----- Data records

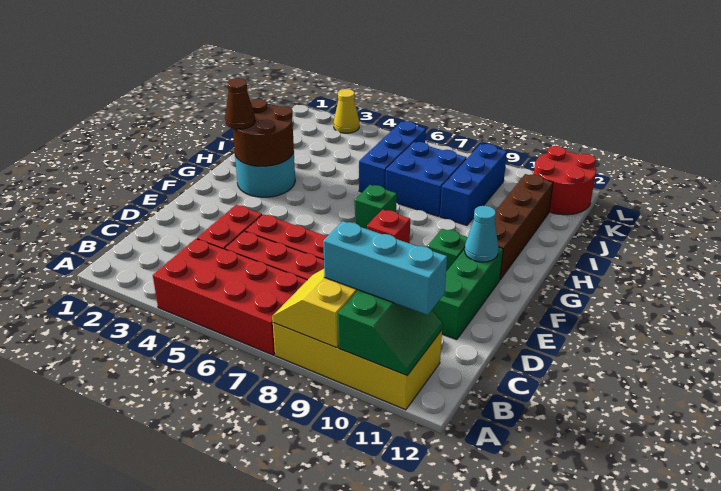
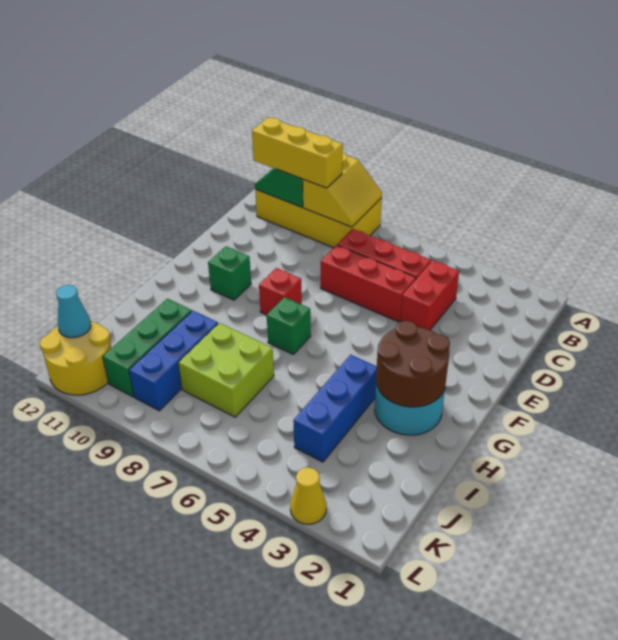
red brick A4:B7 level 1 -> none
cyan brick B9:B11 level 3 -> yellow brick B9:B11 level 3
green brick D11:F11 level 1 -> green brick I10:K10 level 1
cyan cone F11 level 2 -> cyan cone K12 level 2
brown cone G2 level 3 -> none
brown brick G11:J11 level 1 -> none
blue brick I6:K6 level 1 -> blue brick H4:J4 level 1
blue brick I7:J8 level 1 -> lime brick I7:J8 level 1
red round brick K11:L12 level 1 -> yellow round brick K11:L12 level 1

----------

Task to carry out - The answer must be the data above, repeated exactly, with no pictures.

Written response -
red brick A4:B7 level 1 -> none
cyan brick B9:B11 level 3 -> yellow brick B9:B11 level 3
green brick D11:F11 level 1 -> green brick I10:K10 level 1
cyan cone F11 level 2 -> cyan cone K12 level 2
brown cone G2 level 3 -> none
brown brick G11:J11 level 1 -> none
blue brick I6:K6 level 1 -> blue brick H4:J4 level 1
blue brick I7:J8 level 1 -> lime brick I7:J8 level 1
red round brick K11:L12 level 1 -> yellow round brick K11:L12 level 1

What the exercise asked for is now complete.